§ **Task description**
From the entries below, please gather each line containing the string "SCALE".

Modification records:
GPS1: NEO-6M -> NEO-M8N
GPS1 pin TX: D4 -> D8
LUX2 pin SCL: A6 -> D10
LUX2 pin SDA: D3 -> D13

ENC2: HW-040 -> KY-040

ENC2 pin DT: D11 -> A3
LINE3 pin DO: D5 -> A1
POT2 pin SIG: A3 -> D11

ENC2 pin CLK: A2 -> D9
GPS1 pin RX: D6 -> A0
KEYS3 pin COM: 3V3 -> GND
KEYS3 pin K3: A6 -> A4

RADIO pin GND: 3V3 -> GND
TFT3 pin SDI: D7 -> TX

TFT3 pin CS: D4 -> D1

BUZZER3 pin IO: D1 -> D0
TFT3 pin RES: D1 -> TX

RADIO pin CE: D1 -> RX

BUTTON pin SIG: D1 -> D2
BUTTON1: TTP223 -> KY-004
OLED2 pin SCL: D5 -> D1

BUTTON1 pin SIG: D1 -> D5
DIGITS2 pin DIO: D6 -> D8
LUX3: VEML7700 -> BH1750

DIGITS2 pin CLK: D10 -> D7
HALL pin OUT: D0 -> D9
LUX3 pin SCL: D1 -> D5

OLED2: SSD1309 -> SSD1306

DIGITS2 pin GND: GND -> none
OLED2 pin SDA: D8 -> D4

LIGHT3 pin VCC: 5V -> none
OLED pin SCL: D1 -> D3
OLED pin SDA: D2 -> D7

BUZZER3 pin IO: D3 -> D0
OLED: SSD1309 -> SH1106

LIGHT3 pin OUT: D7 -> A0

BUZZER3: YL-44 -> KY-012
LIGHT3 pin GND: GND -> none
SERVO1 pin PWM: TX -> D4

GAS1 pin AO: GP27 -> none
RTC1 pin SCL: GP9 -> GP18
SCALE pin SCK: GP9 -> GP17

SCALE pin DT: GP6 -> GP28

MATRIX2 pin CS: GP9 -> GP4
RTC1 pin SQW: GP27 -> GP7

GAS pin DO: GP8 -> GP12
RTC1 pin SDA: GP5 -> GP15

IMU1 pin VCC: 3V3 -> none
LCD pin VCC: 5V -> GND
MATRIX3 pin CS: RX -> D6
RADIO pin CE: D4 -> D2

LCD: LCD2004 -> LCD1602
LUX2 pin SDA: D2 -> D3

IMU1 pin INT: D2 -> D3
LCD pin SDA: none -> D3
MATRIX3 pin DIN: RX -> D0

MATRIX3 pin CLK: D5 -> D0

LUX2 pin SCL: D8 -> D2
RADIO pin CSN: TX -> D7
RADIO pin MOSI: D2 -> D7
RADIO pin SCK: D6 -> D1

§ **Solved exercise**
SCALE pin SCK: GP9 -> GP17
SCALE pin DT: GP6 -> GP28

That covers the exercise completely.